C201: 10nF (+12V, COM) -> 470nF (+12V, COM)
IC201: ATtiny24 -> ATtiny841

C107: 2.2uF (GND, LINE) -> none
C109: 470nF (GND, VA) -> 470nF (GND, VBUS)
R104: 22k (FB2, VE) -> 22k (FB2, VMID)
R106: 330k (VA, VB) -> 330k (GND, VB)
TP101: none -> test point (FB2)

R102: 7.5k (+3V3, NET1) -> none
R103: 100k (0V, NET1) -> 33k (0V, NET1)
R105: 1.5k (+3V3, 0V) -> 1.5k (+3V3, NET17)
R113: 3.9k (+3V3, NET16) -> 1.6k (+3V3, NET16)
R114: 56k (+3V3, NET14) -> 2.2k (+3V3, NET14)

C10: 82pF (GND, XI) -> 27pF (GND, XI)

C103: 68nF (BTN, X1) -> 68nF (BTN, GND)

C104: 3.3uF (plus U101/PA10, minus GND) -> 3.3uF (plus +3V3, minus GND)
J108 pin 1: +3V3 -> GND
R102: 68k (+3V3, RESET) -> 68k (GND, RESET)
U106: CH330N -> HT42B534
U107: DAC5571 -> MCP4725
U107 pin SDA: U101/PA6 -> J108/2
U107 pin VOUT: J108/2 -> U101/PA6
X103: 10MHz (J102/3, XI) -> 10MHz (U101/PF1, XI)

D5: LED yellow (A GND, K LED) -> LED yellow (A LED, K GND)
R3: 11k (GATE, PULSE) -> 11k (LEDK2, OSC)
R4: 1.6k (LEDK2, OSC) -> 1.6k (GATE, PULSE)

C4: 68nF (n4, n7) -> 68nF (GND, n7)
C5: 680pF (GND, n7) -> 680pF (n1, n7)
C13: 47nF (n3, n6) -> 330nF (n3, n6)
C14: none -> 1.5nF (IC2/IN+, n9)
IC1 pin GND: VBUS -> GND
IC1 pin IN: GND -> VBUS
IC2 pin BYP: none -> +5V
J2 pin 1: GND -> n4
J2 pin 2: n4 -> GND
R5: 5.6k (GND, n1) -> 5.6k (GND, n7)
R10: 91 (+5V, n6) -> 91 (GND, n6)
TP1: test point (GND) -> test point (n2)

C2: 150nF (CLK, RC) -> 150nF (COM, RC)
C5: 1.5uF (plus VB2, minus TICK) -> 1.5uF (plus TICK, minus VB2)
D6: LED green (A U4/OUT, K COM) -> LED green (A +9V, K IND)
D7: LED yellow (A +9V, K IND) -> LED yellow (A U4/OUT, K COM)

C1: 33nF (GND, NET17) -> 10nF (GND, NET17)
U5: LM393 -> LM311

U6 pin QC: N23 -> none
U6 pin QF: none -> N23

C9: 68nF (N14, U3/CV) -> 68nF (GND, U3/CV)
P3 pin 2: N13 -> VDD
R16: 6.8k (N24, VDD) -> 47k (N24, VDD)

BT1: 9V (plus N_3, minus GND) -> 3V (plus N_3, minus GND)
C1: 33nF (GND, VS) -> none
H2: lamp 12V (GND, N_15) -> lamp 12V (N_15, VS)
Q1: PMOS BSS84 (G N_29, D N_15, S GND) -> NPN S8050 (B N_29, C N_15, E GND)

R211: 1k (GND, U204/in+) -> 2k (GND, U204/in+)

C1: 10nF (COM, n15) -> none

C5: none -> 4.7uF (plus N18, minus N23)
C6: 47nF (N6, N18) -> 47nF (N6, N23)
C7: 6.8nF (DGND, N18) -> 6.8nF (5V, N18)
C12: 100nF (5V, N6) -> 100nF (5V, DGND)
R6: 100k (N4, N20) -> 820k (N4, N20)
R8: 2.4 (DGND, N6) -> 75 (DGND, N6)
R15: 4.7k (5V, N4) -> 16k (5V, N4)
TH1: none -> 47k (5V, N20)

┄┄┄┄┄┄┄┄┄┄

**TASK REQUIREMENTS:**
Of all the entries above, repeat only the lines from the line that has "R113: 3.9k (+3V3, NET16)" to the line that has "U107 pin VOUT: J108/2 -> U101/PA6", both lines included, exactly.

**REPLY:**
R113: 3.9k (+3V3, NET16) -> 1.6k (+3V3, NET16)
R114: 56k (+3V3, NET14) -> 2.2k (+3V3, NET14)

C10: 82pF (GND, XI) -> 27pF (GND, XI)

C103: 68nF (BTN, X1) -> 68nF (BTN, GND)

C104: 3.3uF (plus U101/PA10, minus GND) -> 3.3uF (plus +3V3, minus GND)
J108 pin 1: +3V3 -> GND
R102: 68k (+3V3, RESET) -> 68k (GND, RESET)
U106: CH330N -> HT42B534
U107: DAC5571 -> MCP4725
U107 pin SDA: U101/PA6 -> J108/2
U107 pin VOUT: J108/2 -> U101/PA6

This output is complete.